Task to carry out
Produce a character-for-character copy of the data below.

##### Recorded data #####

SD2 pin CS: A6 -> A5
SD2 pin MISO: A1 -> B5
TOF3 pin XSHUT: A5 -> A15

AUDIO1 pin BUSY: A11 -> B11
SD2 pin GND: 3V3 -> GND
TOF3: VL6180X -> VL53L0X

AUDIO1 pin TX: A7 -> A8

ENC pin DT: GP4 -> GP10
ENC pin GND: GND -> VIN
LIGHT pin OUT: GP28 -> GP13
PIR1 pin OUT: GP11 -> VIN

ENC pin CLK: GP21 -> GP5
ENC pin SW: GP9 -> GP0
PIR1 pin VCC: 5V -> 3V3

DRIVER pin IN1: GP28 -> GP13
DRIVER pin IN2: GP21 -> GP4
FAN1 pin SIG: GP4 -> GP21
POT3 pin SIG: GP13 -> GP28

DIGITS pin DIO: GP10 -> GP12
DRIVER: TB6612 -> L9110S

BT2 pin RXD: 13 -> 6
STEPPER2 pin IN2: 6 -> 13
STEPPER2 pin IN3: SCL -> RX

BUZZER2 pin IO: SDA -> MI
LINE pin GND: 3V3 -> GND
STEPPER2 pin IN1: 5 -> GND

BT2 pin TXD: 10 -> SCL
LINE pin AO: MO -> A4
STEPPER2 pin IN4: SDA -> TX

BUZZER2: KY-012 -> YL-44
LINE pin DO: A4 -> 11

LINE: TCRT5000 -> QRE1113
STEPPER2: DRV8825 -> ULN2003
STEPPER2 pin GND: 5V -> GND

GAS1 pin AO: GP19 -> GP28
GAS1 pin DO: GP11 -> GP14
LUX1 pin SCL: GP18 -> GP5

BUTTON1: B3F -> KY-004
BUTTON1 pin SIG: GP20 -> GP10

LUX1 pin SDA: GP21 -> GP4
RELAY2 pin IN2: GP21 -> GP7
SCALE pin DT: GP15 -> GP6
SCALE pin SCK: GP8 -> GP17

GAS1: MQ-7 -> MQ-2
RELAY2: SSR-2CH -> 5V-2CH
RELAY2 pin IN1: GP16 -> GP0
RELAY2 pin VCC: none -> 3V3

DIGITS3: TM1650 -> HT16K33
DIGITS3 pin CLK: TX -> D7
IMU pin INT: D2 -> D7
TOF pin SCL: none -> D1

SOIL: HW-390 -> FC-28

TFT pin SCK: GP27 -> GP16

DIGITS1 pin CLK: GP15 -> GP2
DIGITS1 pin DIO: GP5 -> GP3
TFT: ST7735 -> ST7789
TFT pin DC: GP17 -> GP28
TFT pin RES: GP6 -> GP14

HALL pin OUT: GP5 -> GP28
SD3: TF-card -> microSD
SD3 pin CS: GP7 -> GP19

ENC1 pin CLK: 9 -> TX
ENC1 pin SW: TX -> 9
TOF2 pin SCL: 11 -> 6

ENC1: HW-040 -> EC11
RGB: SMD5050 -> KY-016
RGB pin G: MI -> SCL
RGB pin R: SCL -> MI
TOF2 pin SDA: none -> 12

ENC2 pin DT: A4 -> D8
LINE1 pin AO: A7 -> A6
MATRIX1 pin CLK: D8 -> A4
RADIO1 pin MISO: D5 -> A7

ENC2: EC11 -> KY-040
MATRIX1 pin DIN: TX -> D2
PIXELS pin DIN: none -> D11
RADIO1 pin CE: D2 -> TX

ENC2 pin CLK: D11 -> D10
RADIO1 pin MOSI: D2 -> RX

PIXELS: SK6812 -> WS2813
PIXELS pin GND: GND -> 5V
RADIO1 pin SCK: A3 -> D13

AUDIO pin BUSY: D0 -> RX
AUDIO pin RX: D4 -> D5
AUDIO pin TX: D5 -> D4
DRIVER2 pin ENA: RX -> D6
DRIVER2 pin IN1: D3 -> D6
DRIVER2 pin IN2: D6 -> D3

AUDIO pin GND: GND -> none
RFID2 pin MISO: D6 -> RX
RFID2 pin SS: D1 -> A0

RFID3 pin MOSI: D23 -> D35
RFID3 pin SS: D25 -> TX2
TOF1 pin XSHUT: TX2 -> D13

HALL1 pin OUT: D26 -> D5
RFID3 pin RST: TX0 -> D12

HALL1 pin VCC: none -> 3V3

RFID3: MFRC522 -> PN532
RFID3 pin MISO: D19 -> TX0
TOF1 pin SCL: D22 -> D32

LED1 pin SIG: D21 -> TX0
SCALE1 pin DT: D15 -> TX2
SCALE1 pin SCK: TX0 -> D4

#####

Expected output
SD2 pin CS: A6 -> A5
SD2 pin MISO: A1 -> B5
TOF3 pin XSHUT: A5 -> A15

AUDIO1 pin BUSY: A11 -> B11
SD2 pin GND: 3V3 -> GND
TOF3: VL6180X -> VL53L0X

AUDIO1 pin TX: A7 -> A8

ENC pin DT: GP4 -> GP10
ENC pin GND: GND -> VIN
LIGHT pin OUT: GP28 -> GP13
PIR1 pin OUT: GP11 -> VIN

ENC pin CLK: GP21 -> GP5
ENC pin SW: GP9 -> GP0
PIR1 pin VCC: 5V -> 3V3

DRIVER pin IN1: GP28 -> GP13
DRIVER pin IN2: GP21 -> GP4
FAN1 pin SIG: GP4 -> GP21
POT3 pin SIG: GP13 -> GP28

DIGITS pin DIO: GP10 -> GP12
DRIVER: TB6612 -> L9110S

BT2 pin RXD: 13 -> 6
STEPPER2 pin IN2: 6 -> 13
STEPPER2 pin IN3: SCL -> RX

BUZZER2 pin IO: SDA -> MI
LINE pin GND: 3V3 -> GND
STEPPER2 pin IN1: 5 -> GND

BT2 pin TXD: 10 -> SCL
LINE pin AO: MO -> A4
STEPPER2 pin IN4: SDA -> TX

BUZZER2: KY-012 -> YL-44
LINE pin DO: A4 -> 11

LINE: TCRT5000 -> QRE1113
STEPPER2: DRV8825 -> ULN2003
STEPPER2 pin GND: 5V -> GND

GAS1 pin AO: GP19 -> GP28
GAS1 pin DO: GP11 -> GP14
LUX1 pin SCL: GP18 -> GP5

BUTTON1: B3F -> KY-004
BUTTON1 pin SIG: GP20 -> GP10

LUX1 pin SDA: GP21 -> GP4
RELAY2 pin IN2: GP21 -> GP7
SCALE pin DT: GP15 -> GP6
SCALE pin SCK: GP8 -> GP17

GAS1: MQ-7 -> MQ-2
RELAY2: SSR-2CH -> 5V-2CH
RELAY2 pin IN1: GP16 -> GP0
RELAY2 pin VCC: none -> 3V3

DIGITS3: TM1650 -> HT16K33
DIGITS3 pin CLK: TX -> D7
IMU pin INT: D2 -> D7
TOF pin SCL: none -> D1

SOIL: HW-390 -> FC-28

TFT pin SCK: GP27 -> GP16

DIGITS1 pin CLK: GP15 -> GP2
DIGITS1 pin DIO: GP5 -> GP3
TFT: ST7735 -> ST7789
TFT pin DC: GP17 -> GP28
TFT pin RES: GP6 -> GP14

HALL pin OUT: GP5 -> GP28
SD3: TF-card -> microSD
SD3 pin CS: GP7 -> GP19

ENC1 pin CLK: 9 -> TX
ENC1 pin SW: TX -> 9
TOF2 pin SCL: 11 -> 6

ENC1: HW-040 -> EC11
RGB: SMD5050 -> KY-016
RGB pin G: MI -> SCL
RGB pin R: SCL -> MI
TOF2 pin SDA: none -> 12

ENC2 pin DT: A4 -> D8
LINE1 pin AO: A7 -> A6
MATRIX1 pin CLK: D8 -> A4
RADIO1 pin MISO: D5 -> A7

ENC2: EC11 -> KY-040
MATRIX1 pin DIN: TX -> D2
PIXELS pin DIN: none -> D11
RADIO1 pin CE: D2 -> TX

ENC2 pin CLK: D11 -> D10
RADIO1 pin MOSI: D2 -> RX

PIXELS: SK6812 -> WS2813
PIXELS pin GND: GND -> 5V
RADIO1 pin SCK: A3 -> D13

AUDIO pin BUSY: D0 -> RX
AUDIO pin RX: D4 -> D5
AUDIO pin TX: D5 -> D4
DRIVER2 pin ENA: RX -> D6
DRIVER2 pin IN1: D3 -> D6
DRIVER2 pin IN2: D6 -> D3

AUDIO pin GND: GND -> none
RFID2 pin MISO: D6 -> RX
RFID2 pin SS: D1 -> A0

RFID3 pin MOSI: D23 -> D35
RFID3 pin SS: D25 -> TX2
TOF1 pin XSHUT: TX2 -> D13

HALL1 pin OUT: D26 -> D5
RFID3 pin RST: TX0 -> D12

HALL1 pin VCC: none -> 3V3

RFID3: MFRC522 -> PN532
RFID3 pin MISO: D19 -> TX0
TOF1 pin SCL: D22 -> D32

LED1 pin SIG: D21 -> TX0
SCALE1 pin DT: D15 -> TX2
SCALE1 pin SCK: TX0 -> D4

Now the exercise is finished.